• _Problem details_
Your task is to filter the data below down to the lines holding "grey".
Start of Working data
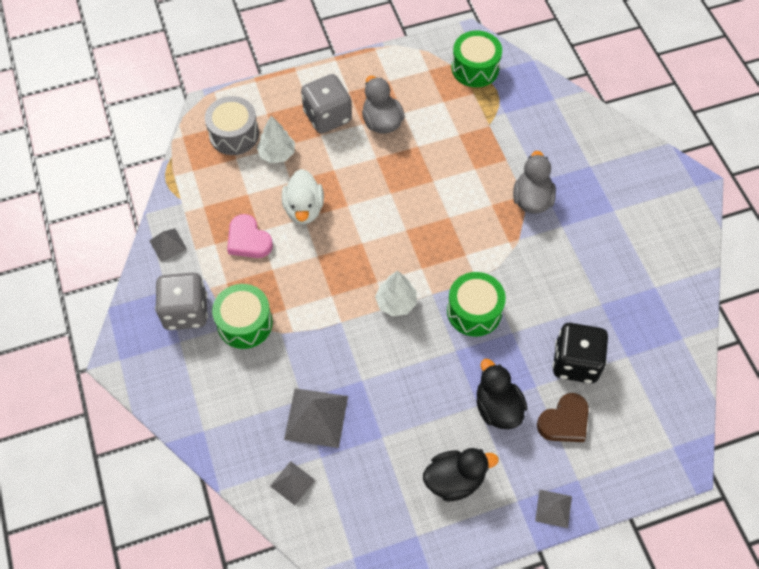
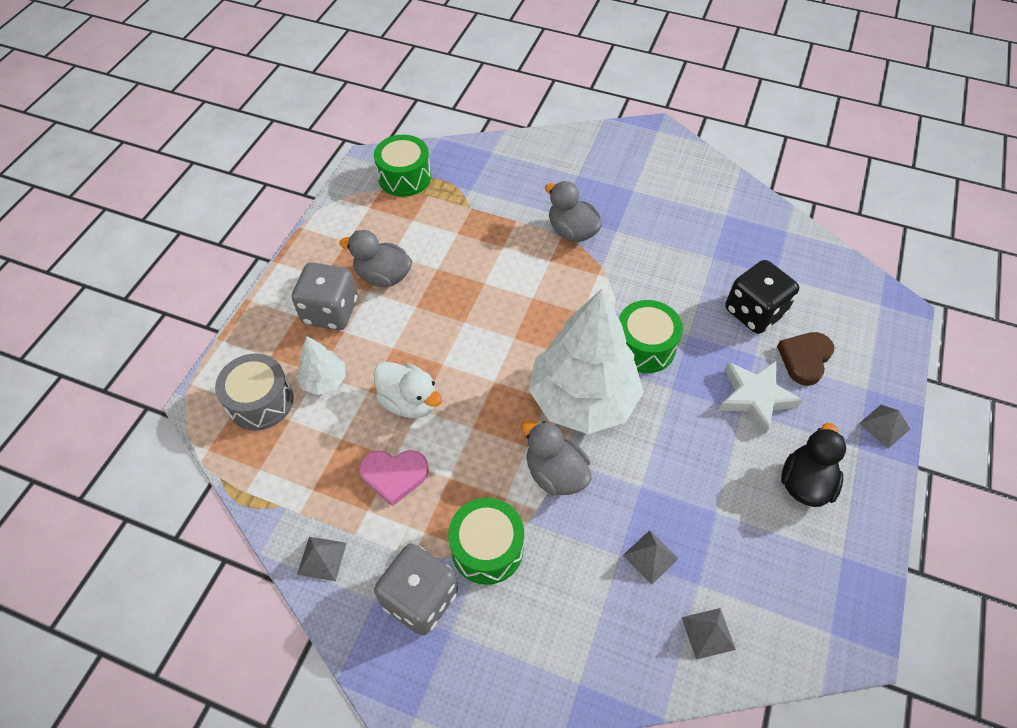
camera: 50 degrees left, 5 degrees down
(316, 417) = (650, 556): grey pyramid -> grey pyramid, size x0.57
(326, 325) = (555, 473): none -> grey duck
(396, 302) = (582, 399): white tree -> white tree, size x2.21
(497, 407) = (755, 397): black duck -> white star
(564, 421) = (804, 359): brown heart -> brown heart turned 150 degrees counterclockwise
End of Working data
• _Task solution_
(316, 417) = (650, 556): grey pyramid -> grey pyramid, size x0.57
(326, 325) = (555, 473): none -> grey duck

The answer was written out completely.